ASSIGNMENT
Would you please output the lines from the one holding "purple donut [644,523,726,606]" to the end of the entries, exactly and with no others?

[Before-and-after object listings]
────────────────────────────────────────

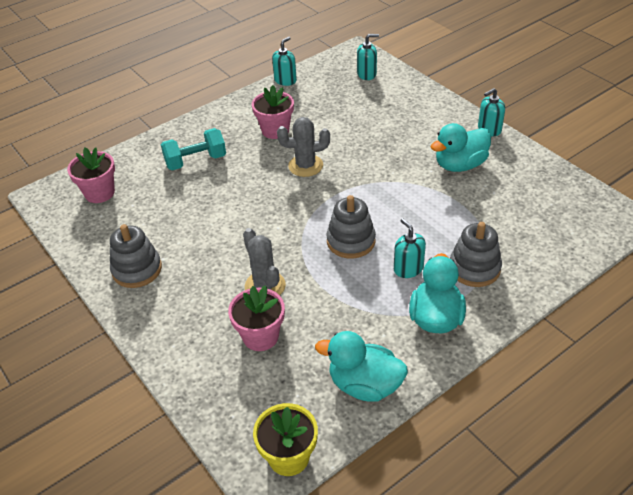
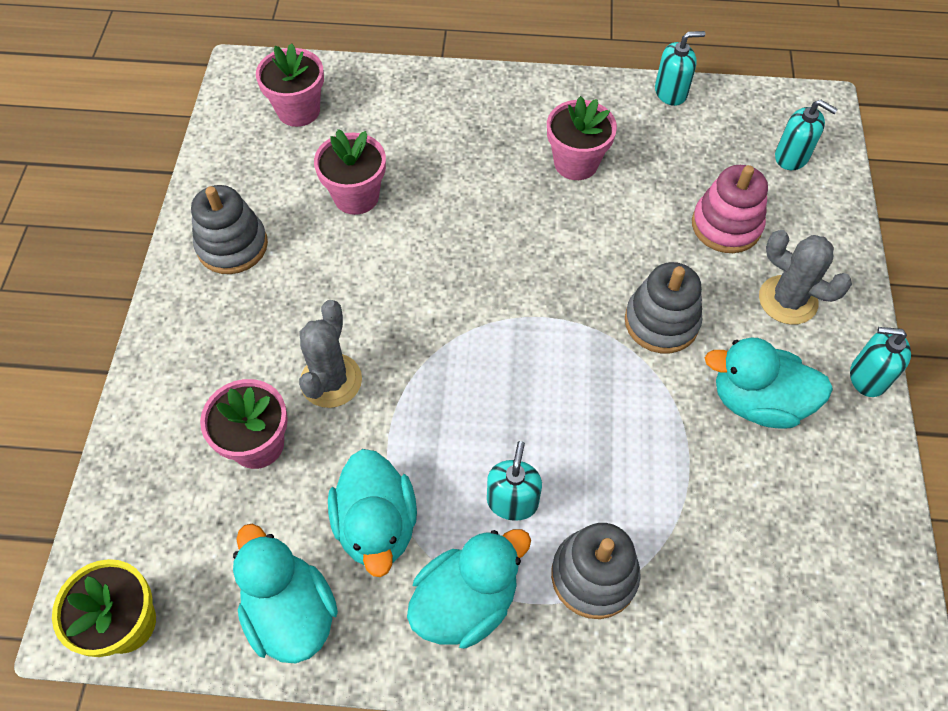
camera: 40 degrees right, 15 degrees up
turquoise dumbbell [161,128,226,170] -> none
grey cactus [277,117,330,177] -> grey cactus moved to [759,230,852,325]
grey stacking toy [326,195,376,259] -> grey stacking toy moved to [625,262,702,353]
none -> pink flower pot [314,129,386,215]
none -> turquoise duck [328,449,417,577]
none -> pink stacking toy [692,165,768,253]

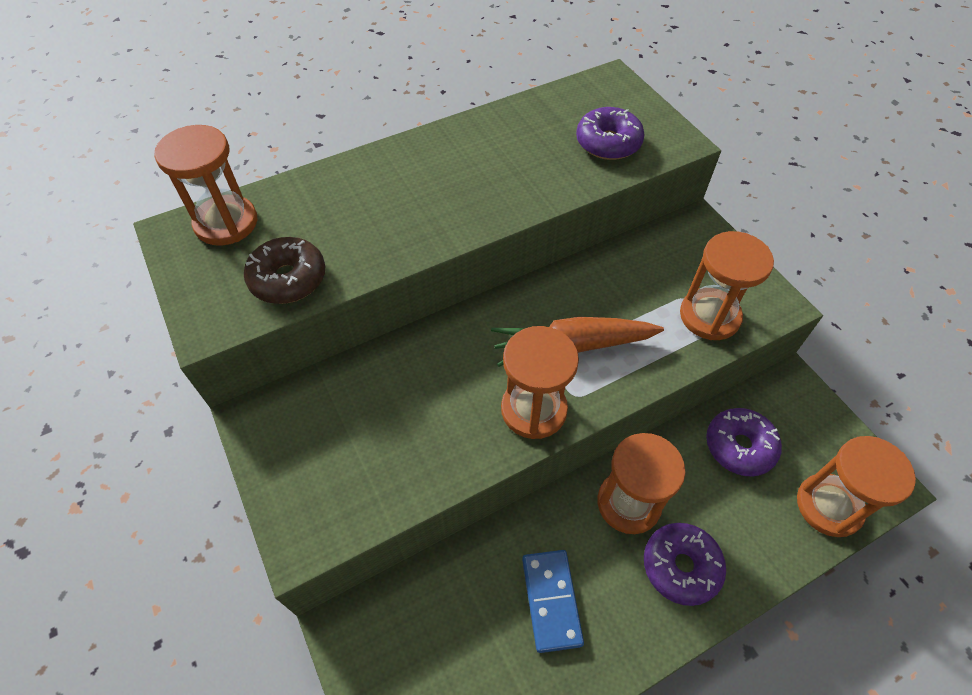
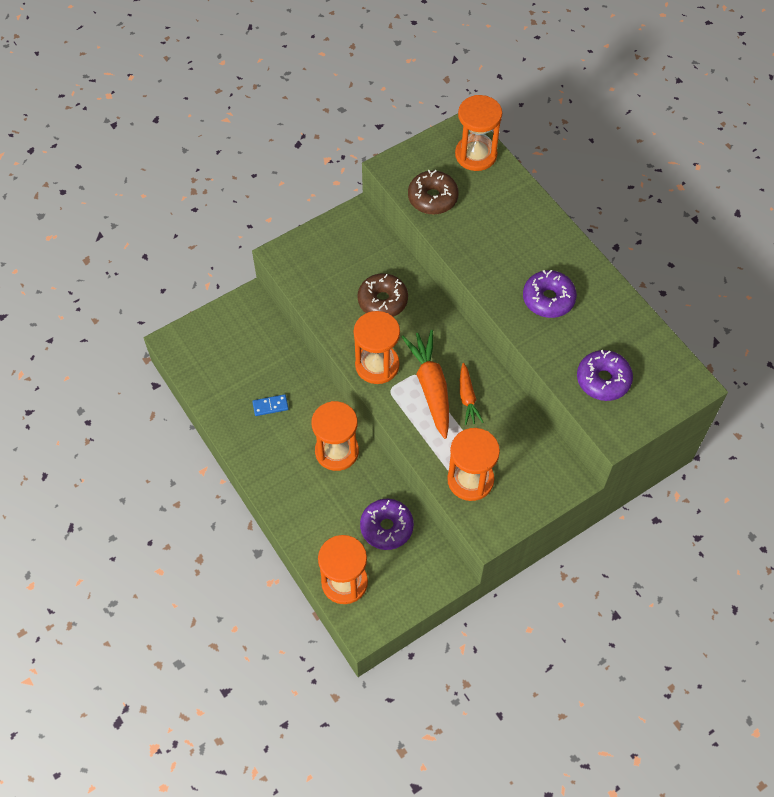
camera: 85 degrees right, 5 degrees up
blue domino [522,550,584,653] -> blue domino [252,394,289,416], size x0.59
purple donut [644,523,726,606] -> purple donut moved to [523,270,577,318]
none -> brown donut [357,273,408,317]
none -> orange carrot [460,363,484,425]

────────────────────────────────────────

ANSWER AREA
purple donut [644,523,726,606] -> purple donut moved to [523,270,577,318]
none -> brown donut [357,273,408,317]
none -> orange carrot [460,363,484,425]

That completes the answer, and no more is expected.